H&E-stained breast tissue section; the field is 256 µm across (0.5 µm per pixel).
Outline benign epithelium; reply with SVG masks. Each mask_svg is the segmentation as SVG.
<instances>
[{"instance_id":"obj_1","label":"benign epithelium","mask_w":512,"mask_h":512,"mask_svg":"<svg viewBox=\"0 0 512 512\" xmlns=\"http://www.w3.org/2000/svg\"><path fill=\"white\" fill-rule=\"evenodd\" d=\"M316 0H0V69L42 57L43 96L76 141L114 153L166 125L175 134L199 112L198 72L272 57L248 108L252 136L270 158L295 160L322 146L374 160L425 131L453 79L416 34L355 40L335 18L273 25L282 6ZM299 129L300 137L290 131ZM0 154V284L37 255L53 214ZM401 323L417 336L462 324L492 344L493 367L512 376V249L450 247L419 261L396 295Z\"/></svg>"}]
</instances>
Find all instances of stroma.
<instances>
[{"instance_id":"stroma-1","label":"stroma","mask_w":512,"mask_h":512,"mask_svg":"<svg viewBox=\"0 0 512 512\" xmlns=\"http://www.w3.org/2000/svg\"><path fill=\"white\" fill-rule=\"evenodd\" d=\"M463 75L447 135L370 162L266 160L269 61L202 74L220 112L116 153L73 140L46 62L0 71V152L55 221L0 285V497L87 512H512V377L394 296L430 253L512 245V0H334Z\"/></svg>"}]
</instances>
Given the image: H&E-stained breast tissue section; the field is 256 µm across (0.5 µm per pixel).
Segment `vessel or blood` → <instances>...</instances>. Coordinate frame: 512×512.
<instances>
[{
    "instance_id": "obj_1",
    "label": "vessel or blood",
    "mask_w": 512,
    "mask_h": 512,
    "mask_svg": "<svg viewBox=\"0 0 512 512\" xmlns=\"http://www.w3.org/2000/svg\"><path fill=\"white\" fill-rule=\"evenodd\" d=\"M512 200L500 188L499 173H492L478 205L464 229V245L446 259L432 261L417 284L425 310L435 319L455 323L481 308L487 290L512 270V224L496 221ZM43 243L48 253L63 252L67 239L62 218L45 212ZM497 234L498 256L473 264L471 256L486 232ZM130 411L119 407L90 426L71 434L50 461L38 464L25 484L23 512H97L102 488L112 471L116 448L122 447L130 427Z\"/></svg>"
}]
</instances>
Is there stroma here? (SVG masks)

══════

▶ Requirements
Give back exactly the lines running from the line containing "Coordinate frame: 512×512." through the end of the material above, both included, and nothing beyond them.

▶ Full solution
Segment `vessel or blood` → <instances>...</instances>. Coordinate frame: 512×512.
<instances>
[{
    "instance_id": "obj_1",
    "label": "vessel or blood",
    "mask_w": 512,
    "mask_h": 512,
    "mask_svg": "<svg viewBox=\"0 0 512 512\" xmlns=\"http://www.w3.org/2000/svg\"><path fill=\"white\" fill-rule=\"evenodd\" d=\"M512 200L500 188L499 173H492L478 205L464 229V245L446 259L432 261L417 284L425 310L435 319L455 323L481 308L487 290L512 270V224L496 221ZM43 243L48 253L63 252L67 239L62 218L45 212ZM497 234L498 256L473 264L471 256L486 232ZM130 411L119 407L90 426L71 434L50 461L38 464L25 484L23 512H97L102 488L112 471L116 448L122 447L130 427Z\"/></svg>"
}]
</instances>
Is there stroma here? (SVG masks)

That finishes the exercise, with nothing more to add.